— TASK TO CARRY OUT —
Scan the entries below for the string "DATA" and copy every line where it turns up.

— RECORDS TO USE —
# # #

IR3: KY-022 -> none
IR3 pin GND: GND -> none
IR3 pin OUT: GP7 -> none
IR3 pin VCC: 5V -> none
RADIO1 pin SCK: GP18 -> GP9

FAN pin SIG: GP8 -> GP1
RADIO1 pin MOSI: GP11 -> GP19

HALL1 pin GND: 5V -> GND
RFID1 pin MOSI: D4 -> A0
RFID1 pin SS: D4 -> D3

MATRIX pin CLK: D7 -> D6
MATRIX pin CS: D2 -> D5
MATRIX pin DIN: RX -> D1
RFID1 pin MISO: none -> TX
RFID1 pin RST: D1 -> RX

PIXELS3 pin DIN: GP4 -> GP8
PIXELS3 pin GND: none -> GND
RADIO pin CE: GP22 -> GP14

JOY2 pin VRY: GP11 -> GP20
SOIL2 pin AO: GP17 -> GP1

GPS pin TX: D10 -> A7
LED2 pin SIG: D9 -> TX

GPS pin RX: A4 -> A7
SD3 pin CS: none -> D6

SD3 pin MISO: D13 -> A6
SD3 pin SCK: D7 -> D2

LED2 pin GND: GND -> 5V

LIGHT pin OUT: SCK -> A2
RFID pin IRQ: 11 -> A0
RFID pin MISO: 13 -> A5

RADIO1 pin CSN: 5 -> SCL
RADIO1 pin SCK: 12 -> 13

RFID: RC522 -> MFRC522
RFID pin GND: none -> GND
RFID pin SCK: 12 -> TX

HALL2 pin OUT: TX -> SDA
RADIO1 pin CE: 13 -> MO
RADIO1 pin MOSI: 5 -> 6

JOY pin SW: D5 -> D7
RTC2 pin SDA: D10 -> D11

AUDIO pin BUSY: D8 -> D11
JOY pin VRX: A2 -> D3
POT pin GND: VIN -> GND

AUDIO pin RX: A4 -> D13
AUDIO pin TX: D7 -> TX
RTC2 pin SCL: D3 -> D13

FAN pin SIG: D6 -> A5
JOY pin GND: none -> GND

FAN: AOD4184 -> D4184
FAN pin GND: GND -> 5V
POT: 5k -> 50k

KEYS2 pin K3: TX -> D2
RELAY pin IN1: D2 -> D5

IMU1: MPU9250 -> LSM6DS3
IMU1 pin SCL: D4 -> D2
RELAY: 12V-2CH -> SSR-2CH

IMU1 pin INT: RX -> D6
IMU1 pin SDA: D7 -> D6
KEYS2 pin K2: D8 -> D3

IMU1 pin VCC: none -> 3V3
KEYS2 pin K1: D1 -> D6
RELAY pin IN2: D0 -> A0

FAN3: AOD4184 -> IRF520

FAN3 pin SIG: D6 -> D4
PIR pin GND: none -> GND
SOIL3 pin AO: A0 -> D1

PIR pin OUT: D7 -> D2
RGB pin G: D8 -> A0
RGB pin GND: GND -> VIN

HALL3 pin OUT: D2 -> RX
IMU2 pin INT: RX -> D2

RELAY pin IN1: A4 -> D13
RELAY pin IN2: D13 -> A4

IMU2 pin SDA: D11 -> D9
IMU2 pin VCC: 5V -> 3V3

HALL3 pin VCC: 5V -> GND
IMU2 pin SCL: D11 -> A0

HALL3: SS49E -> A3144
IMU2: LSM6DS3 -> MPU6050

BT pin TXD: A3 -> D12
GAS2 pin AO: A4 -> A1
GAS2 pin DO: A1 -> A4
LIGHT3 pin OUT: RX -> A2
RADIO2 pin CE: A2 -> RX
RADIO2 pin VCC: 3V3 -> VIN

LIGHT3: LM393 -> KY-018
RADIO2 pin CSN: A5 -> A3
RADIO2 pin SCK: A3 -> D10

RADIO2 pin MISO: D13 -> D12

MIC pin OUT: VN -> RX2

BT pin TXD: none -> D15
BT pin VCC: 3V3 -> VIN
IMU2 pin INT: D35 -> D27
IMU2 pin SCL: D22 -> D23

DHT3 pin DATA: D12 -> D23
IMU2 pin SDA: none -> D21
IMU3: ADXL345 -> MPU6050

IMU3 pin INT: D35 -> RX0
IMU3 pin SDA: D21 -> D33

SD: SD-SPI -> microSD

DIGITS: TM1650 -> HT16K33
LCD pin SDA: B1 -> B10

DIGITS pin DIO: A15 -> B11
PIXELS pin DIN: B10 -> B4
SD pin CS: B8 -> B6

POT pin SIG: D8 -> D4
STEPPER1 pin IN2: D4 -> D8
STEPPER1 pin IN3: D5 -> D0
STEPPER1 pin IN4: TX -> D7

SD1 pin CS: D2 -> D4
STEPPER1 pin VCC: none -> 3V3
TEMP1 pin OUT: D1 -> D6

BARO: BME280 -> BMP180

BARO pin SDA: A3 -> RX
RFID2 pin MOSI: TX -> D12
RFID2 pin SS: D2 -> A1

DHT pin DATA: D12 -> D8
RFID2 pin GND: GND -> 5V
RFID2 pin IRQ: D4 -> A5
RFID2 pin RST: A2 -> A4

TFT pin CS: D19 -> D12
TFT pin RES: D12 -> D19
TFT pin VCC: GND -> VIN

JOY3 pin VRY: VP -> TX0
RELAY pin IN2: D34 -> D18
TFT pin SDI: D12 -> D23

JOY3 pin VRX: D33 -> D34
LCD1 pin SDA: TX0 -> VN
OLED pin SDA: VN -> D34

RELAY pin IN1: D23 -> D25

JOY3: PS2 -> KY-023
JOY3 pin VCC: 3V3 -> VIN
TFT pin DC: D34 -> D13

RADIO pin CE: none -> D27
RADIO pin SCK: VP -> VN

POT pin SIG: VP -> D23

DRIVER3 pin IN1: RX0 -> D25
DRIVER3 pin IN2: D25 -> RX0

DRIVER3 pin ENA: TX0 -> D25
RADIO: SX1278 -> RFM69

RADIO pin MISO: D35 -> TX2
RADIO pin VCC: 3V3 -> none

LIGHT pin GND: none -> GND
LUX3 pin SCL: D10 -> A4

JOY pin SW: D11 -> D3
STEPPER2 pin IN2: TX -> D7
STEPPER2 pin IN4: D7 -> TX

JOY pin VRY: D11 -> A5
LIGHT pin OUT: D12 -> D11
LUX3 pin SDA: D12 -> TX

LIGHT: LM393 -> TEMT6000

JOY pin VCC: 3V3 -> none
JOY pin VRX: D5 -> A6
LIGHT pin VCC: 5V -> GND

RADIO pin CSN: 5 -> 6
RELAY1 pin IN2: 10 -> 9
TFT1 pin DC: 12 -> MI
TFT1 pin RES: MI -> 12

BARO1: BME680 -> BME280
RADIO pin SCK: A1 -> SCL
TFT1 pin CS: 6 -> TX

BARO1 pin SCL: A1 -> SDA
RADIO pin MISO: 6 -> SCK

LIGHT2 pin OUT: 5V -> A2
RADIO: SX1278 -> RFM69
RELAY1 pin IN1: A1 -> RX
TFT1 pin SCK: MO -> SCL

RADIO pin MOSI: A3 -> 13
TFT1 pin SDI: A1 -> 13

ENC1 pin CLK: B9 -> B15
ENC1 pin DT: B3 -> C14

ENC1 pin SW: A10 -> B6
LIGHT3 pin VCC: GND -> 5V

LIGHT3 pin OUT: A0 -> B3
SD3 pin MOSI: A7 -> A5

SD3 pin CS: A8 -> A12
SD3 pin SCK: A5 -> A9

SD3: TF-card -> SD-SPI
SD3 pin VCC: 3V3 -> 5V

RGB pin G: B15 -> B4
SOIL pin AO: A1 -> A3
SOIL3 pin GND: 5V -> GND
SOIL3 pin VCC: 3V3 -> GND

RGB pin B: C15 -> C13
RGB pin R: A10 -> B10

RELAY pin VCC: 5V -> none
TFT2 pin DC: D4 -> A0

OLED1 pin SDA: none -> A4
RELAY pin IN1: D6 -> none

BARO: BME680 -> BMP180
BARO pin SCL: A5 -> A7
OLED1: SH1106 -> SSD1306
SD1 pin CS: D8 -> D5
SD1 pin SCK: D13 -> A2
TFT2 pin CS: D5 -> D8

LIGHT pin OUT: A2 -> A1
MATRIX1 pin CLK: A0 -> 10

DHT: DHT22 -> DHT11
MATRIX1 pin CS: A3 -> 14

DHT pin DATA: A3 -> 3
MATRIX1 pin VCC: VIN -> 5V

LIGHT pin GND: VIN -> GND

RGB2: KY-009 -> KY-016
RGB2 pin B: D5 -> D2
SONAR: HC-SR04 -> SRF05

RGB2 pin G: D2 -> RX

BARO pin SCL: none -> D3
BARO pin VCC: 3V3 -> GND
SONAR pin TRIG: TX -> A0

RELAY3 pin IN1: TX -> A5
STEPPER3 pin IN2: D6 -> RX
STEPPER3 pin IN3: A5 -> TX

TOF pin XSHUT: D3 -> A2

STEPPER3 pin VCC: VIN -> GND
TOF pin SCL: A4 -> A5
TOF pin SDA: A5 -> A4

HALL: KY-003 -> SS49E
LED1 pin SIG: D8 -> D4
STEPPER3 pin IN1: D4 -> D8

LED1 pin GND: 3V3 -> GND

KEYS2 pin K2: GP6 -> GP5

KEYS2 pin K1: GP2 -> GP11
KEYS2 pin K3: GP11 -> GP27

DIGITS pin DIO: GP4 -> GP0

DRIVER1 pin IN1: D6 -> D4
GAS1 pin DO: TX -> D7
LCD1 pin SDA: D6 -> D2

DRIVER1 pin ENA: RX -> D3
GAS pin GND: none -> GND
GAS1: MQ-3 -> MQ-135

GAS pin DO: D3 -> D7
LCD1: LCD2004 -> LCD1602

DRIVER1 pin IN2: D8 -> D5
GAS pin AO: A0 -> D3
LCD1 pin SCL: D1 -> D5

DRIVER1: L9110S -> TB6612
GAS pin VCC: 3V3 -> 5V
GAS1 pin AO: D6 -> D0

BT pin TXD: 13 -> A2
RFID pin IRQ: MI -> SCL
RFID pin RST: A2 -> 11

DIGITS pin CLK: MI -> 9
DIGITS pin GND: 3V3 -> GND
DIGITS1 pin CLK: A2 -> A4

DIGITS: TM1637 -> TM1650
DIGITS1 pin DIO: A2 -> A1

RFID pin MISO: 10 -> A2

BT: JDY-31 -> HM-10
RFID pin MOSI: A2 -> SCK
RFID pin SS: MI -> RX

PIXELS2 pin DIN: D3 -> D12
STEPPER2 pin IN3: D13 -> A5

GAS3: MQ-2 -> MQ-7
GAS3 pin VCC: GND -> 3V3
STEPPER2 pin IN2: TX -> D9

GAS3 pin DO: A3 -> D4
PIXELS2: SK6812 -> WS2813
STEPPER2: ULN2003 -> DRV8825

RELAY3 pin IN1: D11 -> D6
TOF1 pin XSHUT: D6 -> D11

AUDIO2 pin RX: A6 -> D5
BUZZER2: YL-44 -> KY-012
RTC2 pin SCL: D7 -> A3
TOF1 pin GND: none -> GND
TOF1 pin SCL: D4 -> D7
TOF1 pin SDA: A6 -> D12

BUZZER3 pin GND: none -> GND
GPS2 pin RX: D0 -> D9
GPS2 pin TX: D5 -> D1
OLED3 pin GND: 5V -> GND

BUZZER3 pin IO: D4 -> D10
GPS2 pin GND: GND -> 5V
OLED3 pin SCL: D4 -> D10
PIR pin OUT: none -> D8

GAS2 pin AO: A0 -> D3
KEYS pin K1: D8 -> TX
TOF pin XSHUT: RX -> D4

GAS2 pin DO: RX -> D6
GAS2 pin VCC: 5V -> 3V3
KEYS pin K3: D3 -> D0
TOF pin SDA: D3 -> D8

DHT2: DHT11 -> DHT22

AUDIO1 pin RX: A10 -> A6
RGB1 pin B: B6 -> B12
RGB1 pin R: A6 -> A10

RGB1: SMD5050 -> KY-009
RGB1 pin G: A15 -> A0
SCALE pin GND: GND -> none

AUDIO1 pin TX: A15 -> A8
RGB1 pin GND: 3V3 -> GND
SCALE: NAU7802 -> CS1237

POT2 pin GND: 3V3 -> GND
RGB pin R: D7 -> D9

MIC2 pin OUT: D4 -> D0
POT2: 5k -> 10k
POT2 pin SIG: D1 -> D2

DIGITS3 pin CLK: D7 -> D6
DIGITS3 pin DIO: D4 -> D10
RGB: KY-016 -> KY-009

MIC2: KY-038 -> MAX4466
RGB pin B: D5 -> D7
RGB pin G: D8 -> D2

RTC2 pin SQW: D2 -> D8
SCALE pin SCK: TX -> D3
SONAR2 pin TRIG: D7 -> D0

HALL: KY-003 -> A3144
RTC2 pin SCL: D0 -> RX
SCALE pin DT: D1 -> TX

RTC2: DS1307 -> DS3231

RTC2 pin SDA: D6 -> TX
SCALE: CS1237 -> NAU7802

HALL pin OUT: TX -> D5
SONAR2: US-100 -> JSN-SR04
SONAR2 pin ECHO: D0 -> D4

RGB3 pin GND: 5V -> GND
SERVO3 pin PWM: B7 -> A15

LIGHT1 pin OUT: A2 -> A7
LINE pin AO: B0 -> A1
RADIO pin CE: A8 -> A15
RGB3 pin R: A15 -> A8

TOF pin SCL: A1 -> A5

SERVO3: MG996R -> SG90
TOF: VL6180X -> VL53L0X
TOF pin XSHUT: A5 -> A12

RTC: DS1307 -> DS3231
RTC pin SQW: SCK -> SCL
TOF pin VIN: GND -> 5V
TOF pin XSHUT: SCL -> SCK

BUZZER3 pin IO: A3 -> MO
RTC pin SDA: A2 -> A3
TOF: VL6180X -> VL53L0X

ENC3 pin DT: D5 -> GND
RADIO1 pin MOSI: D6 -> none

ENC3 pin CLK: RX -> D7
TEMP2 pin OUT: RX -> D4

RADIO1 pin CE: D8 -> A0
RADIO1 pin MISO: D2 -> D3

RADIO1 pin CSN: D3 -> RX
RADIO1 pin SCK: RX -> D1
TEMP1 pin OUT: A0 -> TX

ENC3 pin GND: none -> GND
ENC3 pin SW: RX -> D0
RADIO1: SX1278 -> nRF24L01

# # #

— RESPONSE FOR THIS EXERCISE —
DHT3 pin DATA: D12 -> D23
DHT pin DATA: D12 -> D8
DHT pin DATA: A3 -> 3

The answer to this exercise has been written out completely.